## Task details
Could you write out all the records once more, exactly?

Start of The records

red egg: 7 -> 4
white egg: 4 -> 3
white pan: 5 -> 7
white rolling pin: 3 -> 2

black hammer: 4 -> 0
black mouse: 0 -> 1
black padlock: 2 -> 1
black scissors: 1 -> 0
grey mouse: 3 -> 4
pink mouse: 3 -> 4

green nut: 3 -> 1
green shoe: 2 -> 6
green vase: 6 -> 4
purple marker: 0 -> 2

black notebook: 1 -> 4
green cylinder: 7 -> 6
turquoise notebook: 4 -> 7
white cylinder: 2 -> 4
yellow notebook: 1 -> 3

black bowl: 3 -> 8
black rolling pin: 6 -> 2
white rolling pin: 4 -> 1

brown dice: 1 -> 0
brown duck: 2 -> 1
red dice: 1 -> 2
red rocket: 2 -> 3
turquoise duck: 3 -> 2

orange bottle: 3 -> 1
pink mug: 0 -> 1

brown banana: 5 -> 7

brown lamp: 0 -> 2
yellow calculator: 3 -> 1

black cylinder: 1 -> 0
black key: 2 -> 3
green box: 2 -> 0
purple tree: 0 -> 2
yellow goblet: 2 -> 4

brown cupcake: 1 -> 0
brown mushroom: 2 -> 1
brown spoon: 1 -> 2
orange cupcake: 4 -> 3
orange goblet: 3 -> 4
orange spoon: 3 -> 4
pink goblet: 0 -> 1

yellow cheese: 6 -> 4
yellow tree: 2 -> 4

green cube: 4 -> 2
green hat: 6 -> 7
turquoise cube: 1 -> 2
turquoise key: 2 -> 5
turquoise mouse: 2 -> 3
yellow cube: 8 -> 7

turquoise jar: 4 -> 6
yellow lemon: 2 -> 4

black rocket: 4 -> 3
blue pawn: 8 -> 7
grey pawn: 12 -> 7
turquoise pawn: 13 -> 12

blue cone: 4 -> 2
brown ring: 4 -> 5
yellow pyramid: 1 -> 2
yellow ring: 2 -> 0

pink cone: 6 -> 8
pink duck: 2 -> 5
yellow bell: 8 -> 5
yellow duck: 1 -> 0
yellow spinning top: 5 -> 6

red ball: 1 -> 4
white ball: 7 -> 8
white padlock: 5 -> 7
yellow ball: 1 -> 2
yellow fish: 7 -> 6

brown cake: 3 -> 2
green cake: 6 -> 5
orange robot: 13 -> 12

End of The records

## Output of the exercise
red egg: 7 -> 4
white egg: 4 -> 3
white pan: 5 -> 7
white rolling pin: 3 -> 2

black hammer: 4 -> 0
black mouse: 0 -> 1
black padlock: 2 -> 1
black scissors: 1 -> 0
grey mouse: 3 -> 4
pink mouse: 3 -> 4

green nut: 3 -> 1
green shoe: 2 -> 6
green vase: 6 -> 4
purple marker: 0 -> 2

black notebook: 1 -> 4
green cylinder: 7 -> 6
turquoise notebook: 4 -> 7
white cylinder: 2 -> 4
yellow notebook: 1 -> 3

black bowl: 3 -> 8
black rolling pin: 6 -> 2
white rolling pin: 4 -> 1

brown dice: 1 -> 0
brown duck: 2 -> 1
red dice: 1 -> 2
red rocket: 2 -> 3
turquoise duck: 3 -> 2

orange bottle: 3 -> 1
pink mug: 0 -> 1

brown banana: 5 -> 7

brown lamp: 0 -> 2
yellow calculator: 3 -> 1

black cylinder: 1 -> 0
black key: 2 -> 3
green box: 2 -> 0
purple tree: 0 -> 2
yellow goblet: 2 -> 4

brown cupcake: 1 -> 0
brown mushroom: 2 -> 1
brown spoon: 1 -> 2
orange cupcake: 4 -> 3
orange goblet: 3 -> 4
orange spoon: 3 -> 4
pink goblet: 0 -> 1

yellow cheese: 6 -> 4
yellow tree: 2 -> 4

green cube: 4 -> 2
green hat: 6 -> 7
turquoise cube: 1 -> 2
turquoise key: 2 -> 5
turquoise mouse: 2 -> 3
yellow cube: 8 -> 7

turquoise jar: 4 -> 6
yellow lemon: 2 -> 4

black rocket: 4 -> 3
blue pawn: 8 -> 7
grey pawn: 12 -> 7
turquoise pawn: 13 -> 12

blue cone: 4 -> 2
brown ring: 4 -> 5
yellow pyramid: 1 -> 2
yellow ring: 2 -> 0

pink cone: 6 -> 8
pink duck: 2 -> 5
yellow bell: 8 -> 5
yellow duck: 1 -> 0
yellow spinning top: 5 -> 6

red ball: 1 -> 4
white ball: 7 -> 8
white padlock: 5 -> 7
yellow ball: 1 -> 2
yellow fish: 7 -> 6

brown cake: 3 -> 2
green cake: 6 -> 5
orange robot: 13 -> 12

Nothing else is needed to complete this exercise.